_REQUIREMENT:_ Please restate, word for word, the lines below that begin at the one with "brown brush [386,232,437,258]" and end at the one with "none -> pink brush [785,304,857,349]". Leave out all other lines.
DATASET EXCERPTS START
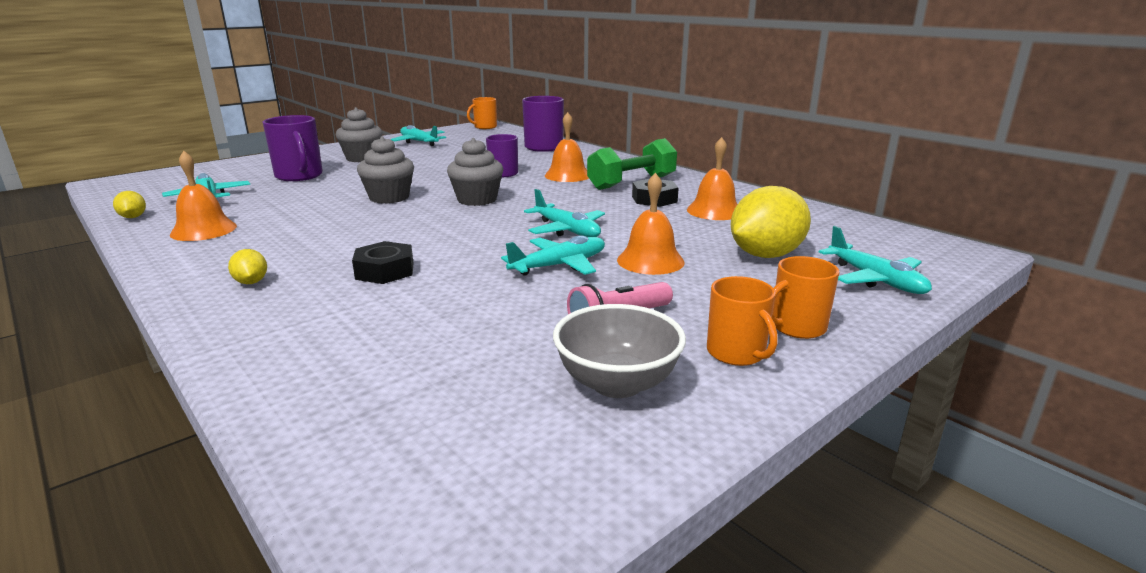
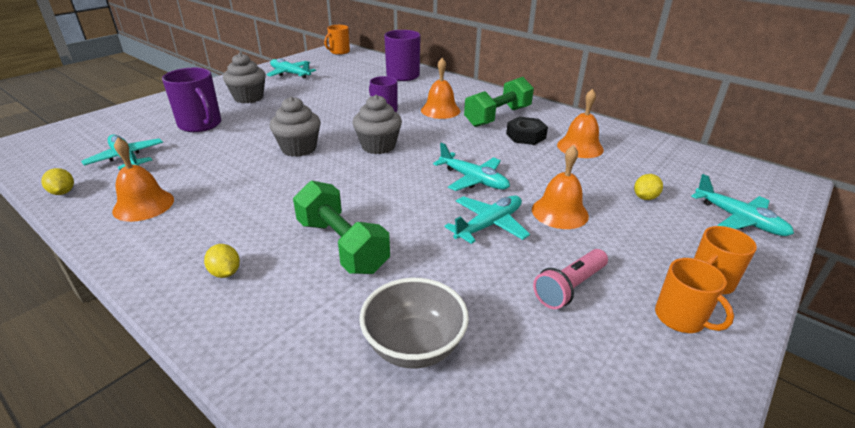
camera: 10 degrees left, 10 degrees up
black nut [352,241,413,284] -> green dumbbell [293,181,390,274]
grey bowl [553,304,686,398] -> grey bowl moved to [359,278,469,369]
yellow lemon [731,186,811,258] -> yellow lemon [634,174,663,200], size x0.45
DATASET EXCERPTS END
DATASET EXCERPTS START
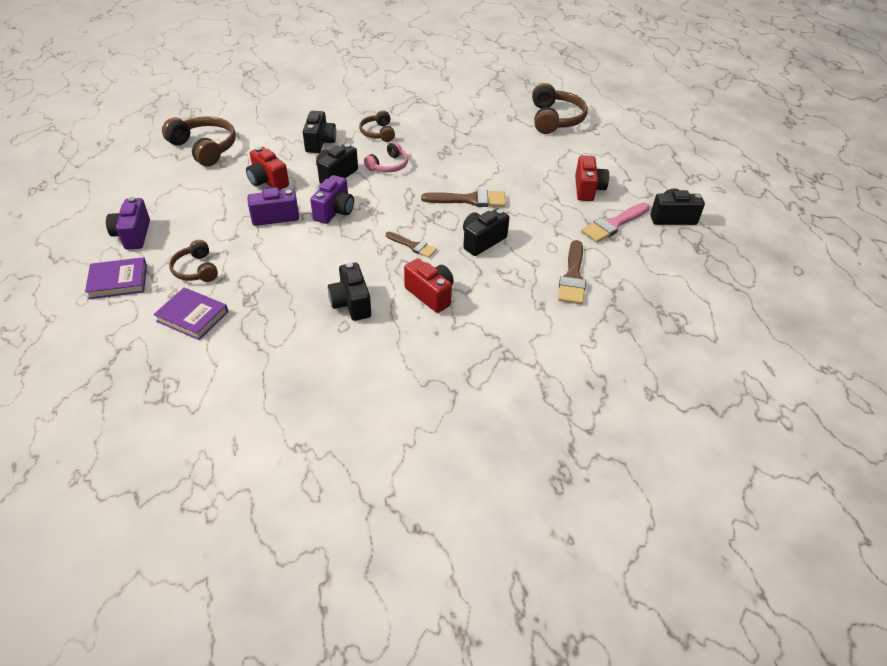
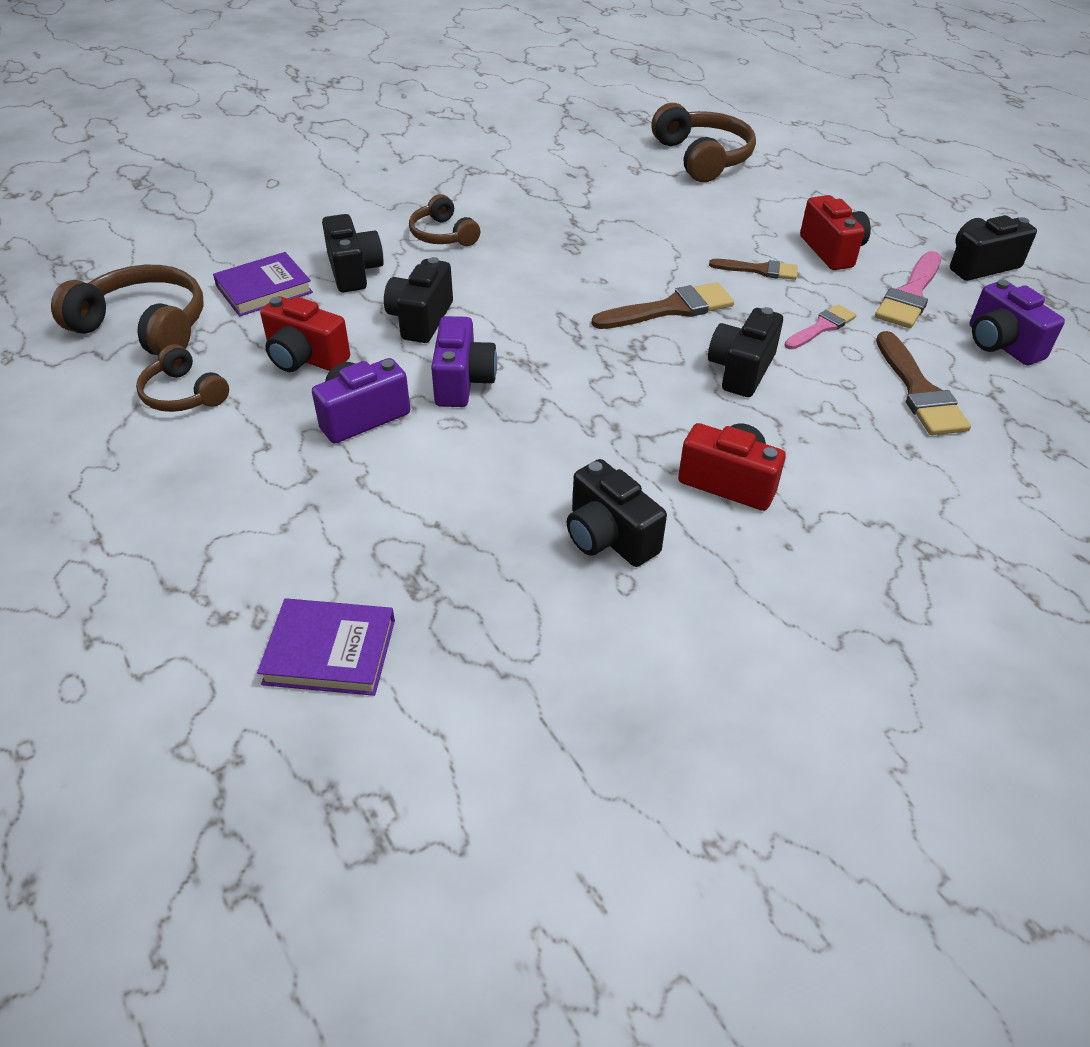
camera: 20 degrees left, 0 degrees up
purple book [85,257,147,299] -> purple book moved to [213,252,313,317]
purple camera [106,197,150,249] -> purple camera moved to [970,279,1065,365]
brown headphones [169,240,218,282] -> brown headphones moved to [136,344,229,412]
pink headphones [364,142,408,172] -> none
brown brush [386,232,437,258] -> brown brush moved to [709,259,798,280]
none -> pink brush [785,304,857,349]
DATASET EXCERPTS END
_THE COMPLETED TASK:_
brown brush [386,232,437,258] -> brown brush moved to [709,259,798,280]
none -> pink brush [785,304,857,349]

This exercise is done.